(Spatial reasoning data)

· · · ·

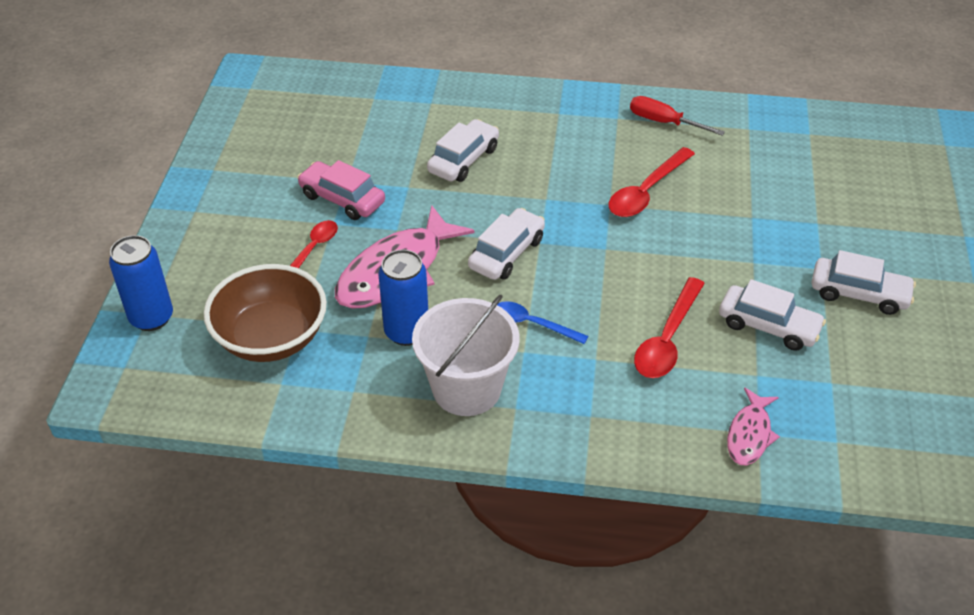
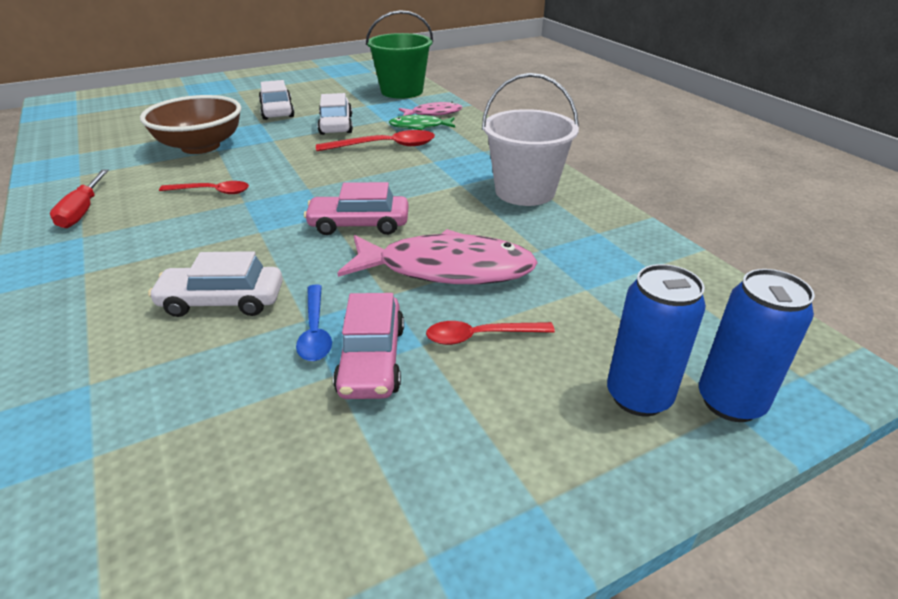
camera: 125 degrees left, 10 degrees down
(271, 338) = (619, 298): brown bowl -> brown bowl (200, 146)
(406, 332) = (509, 234): blue can -> blue can (638, 396)
(507, 253) = (359, 224): white car -> pink car
(533, 324) = (429, 189): blue spoon -> blue spoon (315, 331)
(646, 191) = (212, 192): red spoon -> red spoon, size x0.66
(709, 397) = (419, 127): none -> green fish
(873, 447) = (402, 91): none -> green bucket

· · · ·

### Problem requirements
Before you finish, make sure every line above has been repeated exactly and no picture remains in the copy.

### Answer box
camera: 125 degrees left, 10 degrees down
(271, 338) = (619, 298): brown bowl -> brown bowl (200, 146)
(406, 332) = (509, 234): blue can -> blue can (638, 396)
(507, 253) = (359, 224): white car -> pink car
(533, 324) = (429, 189): blue spoon -> blue spoon (315, 331)
(646, 191) = (212, 192): red spoon -> red spoon, size x0.66
(709, 397) = (419, 127): none -> green fish
(873, 447) = (402, 91): none -> green bucket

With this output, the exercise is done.